WHAT THE EXERCISE ASKS
Please write out every one of the records below word for word, leaving the pictures out.

** start of RAW DATA **

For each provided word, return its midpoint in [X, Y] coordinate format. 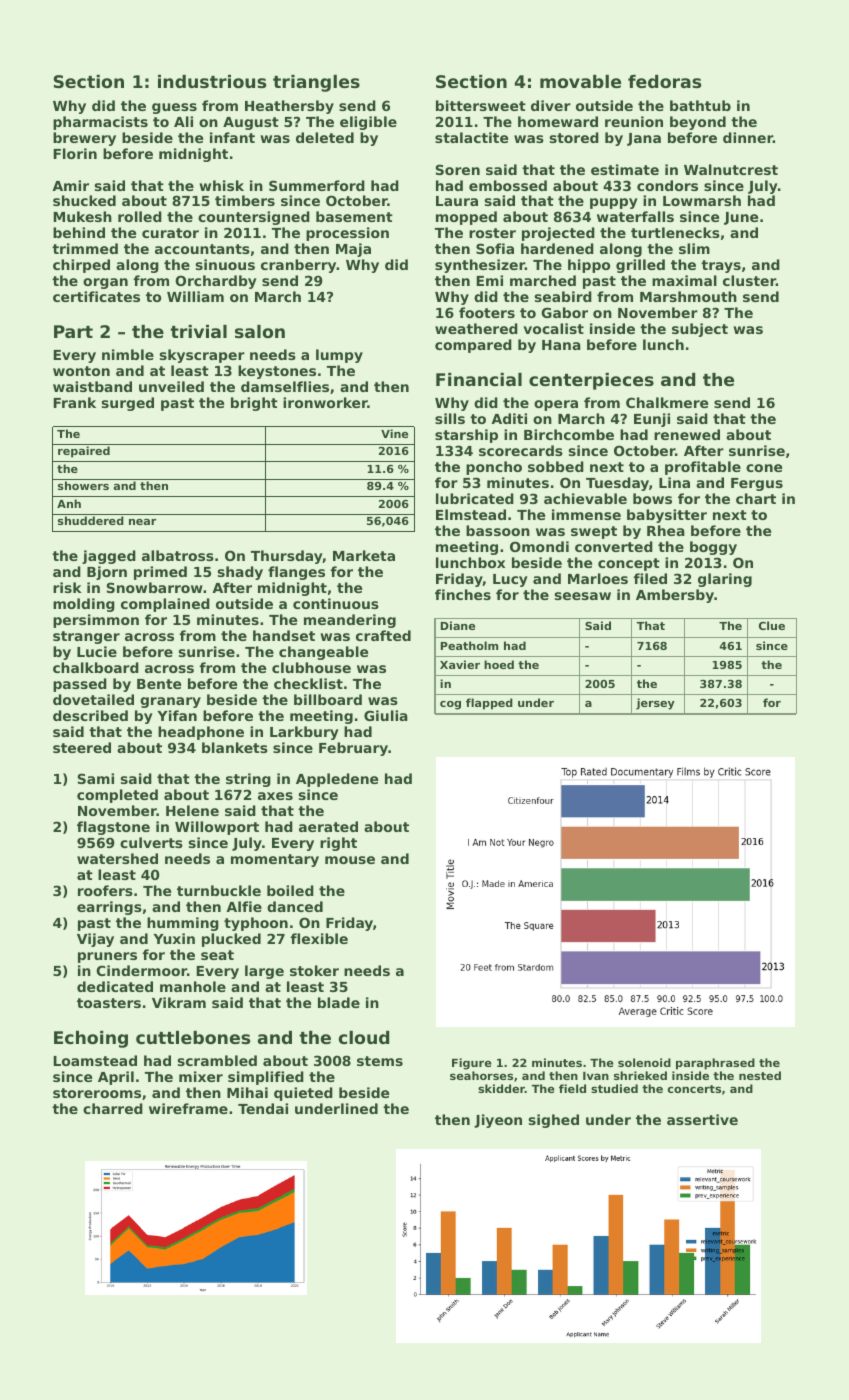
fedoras [664, 81]
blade [339, 1002]
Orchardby [216, 282]
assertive [702, 1119]
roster [492, 233]
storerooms [97, 1093]
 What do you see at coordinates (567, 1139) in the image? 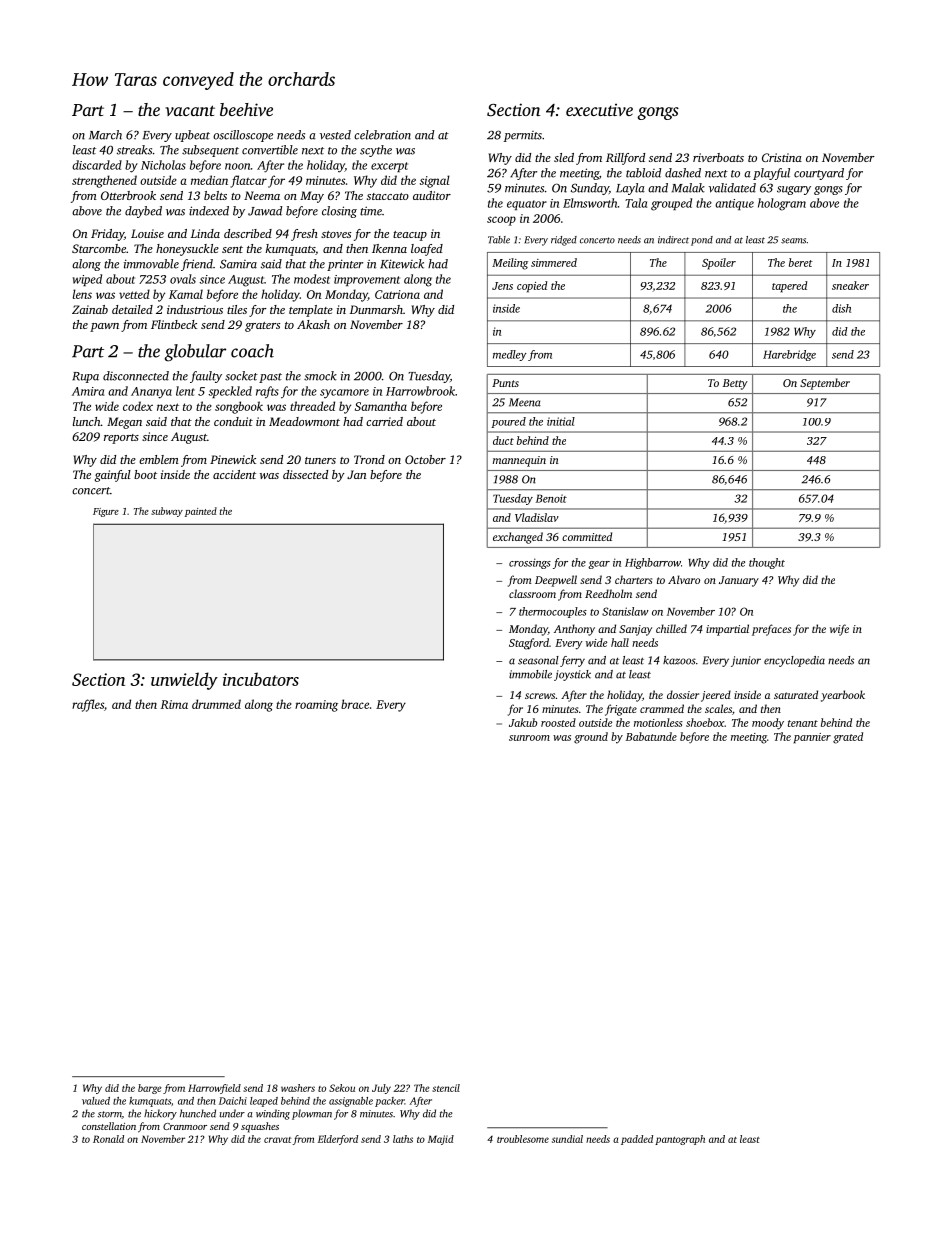
I see `sundial` at bounding box center [567, 1139].
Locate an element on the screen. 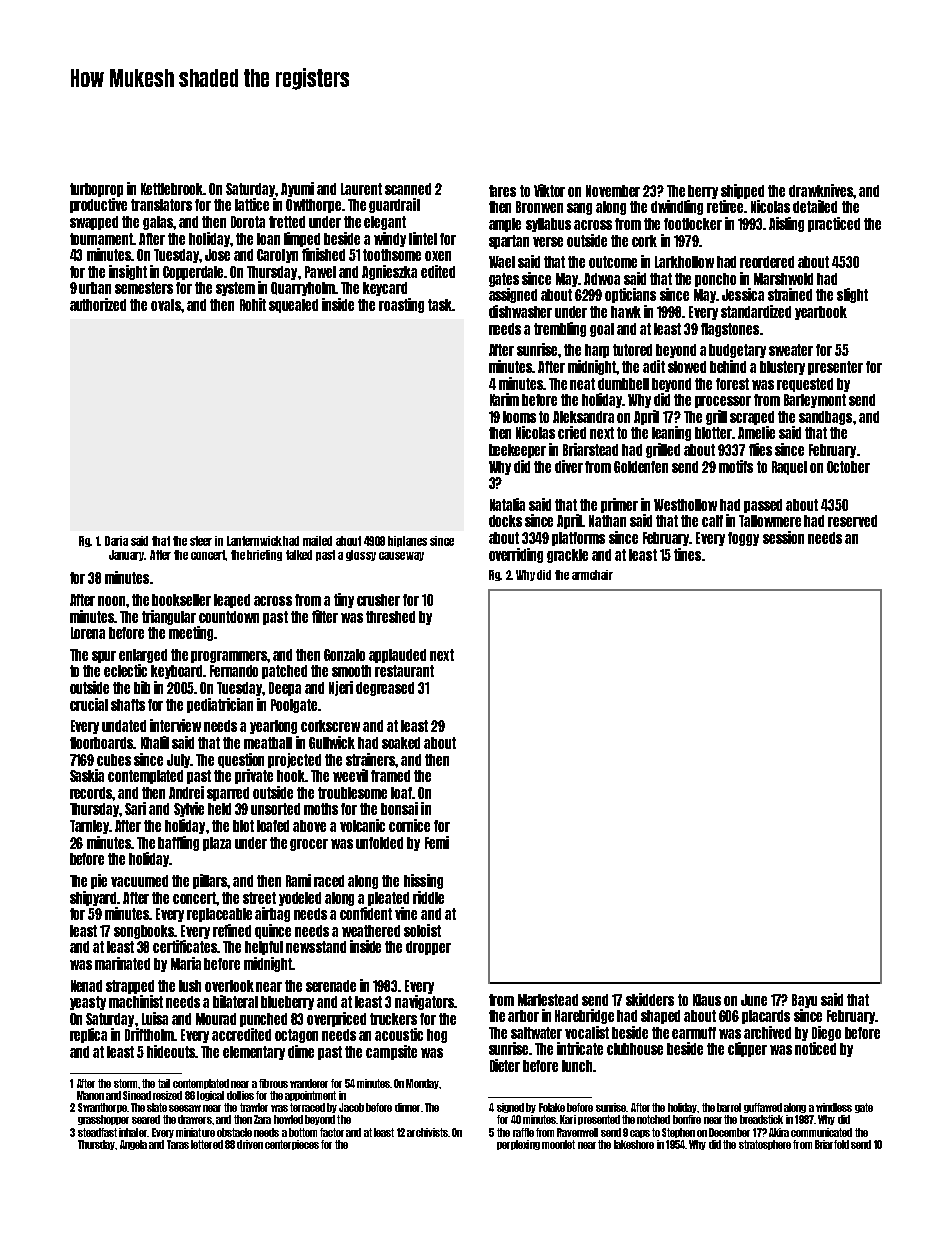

** end of RAW DATA **

SOLUTION FOR THIS TASK
For each provided word, return its midpoint in [X, Y] coordinate format. 
fedoras [664, 81]
blade [339, 1002]
Orchardby [216, 282]
assertive [702, 1119]
roster [492, 233]
storerooms [97, 1093]
 What do you see at coordinates (567, 1139) in the image? 
I see `sundial` at bounding box center [567, 1139].
Locate an element on the screen. 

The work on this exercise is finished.